#### TASK
Gather every line of the data that contains the string "kern". Case counts.

——————————

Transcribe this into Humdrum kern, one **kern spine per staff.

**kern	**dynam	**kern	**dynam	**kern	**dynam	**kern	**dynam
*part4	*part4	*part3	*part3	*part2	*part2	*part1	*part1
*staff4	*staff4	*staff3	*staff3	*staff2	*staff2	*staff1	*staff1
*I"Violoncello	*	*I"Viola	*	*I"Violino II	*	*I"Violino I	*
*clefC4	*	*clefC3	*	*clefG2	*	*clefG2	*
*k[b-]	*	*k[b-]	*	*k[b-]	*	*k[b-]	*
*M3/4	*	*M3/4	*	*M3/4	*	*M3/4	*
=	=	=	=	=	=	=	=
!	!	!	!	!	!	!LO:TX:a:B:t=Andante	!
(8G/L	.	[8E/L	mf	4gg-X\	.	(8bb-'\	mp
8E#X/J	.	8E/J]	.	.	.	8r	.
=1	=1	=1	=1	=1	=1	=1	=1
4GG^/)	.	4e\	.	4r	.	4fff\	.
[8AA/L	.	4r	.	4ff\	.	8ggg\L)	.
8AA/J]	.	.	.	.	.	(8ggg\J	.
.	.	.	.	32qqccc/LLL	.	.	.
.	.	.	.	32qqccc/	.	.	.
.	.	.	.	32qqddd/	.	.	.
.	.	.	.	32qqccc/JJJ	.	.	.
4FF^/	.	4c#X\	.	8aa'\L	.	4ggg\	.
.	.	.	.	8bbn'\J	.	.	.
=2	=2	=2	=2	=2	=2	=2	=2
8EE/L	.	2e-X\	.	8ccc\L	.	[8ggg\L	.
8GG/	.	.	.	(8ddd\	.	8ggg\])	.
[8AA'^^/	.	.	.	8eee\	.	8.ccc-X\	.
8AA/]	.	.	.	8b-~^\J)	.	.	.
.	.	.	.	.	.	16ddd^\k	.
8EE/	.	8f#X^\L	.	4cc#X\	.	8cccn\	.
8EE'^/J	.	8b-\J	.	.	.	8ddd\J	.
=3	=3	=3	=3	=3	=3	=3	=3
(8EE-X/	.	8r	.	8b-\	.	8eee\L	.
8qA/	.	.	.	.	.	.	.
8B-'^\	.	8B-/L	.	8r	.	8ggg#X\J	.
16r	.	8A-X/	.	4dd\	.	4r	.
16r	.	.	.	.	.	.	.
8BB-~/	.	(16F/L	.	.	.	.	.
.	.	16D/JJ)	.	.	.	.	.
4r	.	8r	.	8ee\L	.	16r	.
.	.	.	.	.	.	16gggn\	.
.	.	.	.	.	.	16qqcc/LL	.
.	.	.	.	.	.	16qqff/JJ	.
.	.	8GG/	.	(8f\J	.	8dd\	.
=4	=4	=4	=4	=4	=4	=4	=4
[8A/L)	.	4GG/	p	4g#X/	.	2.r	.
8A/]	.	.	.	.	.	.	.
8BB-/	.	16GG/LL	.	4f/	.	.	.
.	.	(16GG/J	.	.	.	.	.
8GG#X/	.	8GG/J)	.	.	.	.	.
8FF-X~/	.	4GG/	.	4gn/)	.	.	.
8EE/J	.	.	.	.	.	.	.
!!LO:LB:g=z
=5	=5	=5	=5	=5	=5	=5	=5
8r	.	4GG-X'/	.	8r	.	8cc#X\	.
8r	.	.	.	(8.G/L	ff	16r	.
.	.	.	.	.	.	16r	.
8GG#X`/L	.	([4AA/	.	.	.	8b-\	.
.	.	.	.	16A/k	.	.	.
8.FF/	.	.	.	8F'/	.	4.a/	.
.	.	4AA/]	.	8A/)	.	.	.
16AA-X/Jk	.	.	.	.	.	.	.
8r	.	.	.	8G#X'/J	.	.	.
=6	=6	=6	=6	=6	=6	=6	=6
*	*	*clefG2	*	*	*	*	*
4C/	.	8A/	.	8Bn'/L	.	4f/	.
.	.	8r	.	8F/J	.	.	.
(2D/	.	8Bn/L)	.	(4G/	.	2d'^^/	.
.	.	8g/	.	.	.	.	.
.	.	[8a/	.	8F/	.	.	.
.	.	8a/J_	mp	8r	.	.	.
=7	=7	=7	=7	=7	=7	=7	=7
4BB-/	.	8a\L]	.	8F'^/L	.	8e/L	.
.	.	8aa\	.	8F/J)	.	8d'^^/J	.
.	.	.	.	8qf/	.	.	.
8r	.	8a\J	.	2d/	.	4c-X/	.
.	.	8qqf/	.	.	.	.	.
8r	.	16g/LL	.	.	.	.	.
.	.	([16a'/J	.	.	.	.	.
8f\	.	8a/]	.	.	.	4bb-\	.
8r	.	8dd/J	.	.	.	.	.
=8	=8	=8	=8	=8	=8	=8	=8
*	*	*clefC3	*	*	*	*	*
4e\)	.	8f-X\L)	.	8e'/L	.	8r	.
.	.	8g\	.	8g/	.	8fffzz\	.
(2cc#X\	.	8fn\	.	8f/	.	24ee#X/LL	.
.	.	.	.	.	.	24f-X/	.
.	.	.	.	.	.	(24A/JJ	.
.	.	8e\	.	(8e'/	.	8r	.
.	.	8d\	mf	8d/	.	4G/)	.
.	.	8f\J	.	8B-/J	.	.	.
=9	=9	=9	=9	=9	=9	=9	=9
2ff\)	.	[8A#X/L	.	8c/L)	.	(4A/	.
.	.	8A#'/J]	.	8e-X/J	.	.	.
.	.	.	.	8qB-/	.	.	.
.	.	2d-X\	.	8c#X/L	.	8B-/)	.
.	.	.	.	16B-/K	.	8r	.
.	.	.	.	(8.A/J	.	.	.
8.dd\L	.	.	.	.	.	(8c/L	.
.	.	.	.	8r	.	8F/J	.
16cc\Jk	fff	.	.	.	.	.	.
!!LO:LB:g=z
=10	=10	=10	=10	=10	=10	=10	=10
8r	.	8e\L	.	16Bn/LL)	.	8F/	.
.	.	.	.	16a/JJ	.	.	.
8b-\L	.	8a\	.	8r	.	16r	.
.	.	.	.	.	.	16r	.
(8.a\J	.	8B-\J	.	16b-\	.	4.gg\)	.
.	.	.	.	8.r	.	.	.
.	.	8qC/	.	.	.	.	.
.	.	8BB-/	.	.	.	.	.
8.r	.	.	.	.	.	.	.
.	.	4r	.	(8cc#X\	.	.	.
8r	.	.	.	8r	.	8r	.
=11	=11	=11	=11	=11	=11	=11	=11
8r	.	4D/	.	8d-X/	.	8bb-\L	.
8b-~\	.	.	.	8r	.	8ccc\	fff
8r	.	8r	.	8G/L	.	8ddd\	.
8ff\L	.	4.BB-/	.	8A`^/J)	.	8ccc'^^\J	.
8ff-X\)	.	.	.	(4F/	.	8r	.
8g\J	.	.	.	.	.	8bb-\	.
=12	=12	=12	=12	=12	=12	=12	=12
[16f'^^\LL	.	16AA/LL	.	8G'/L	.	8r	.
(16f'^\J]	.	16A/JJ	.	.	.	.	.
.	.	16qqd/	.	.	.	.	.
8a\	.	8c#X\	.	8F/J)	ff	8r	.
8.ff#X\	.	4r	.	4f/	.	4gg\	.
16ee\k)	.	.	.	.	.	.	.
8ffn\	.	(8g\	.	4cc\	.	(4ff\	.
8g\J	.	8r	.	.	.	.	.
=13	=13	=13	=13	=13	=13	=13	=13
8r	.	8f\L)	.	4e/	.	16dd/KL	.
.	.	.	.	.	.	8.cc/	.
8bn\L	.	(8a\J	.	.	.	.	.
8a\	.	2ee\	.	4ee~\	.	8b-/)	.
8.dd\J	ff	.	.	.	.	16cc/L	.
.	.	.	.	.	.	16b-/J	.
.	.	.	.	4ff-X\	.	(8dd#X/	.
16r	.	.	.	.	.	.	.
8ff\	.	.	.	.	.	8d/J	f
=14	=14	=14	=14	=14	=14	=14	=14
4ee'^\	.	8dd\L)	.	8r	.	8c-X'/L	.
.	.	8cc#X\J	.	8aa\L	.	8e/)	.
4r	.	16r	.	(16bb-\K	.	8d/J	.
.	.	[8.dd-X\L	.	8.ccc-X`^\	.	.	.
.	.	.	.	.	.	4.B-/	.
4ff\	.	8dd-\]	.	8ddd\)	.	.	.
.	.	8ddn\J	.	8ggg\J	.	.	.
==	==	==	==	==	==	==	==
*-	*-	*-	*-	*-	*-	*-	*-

——————————

#### SOLUTION FOR THIS PROBLEM
Transcribe this into Humdrum kern, one **kern spine per staff.
**kern	**dynam	**kern	**dynam	**kern	**dynam	**kern	**dynam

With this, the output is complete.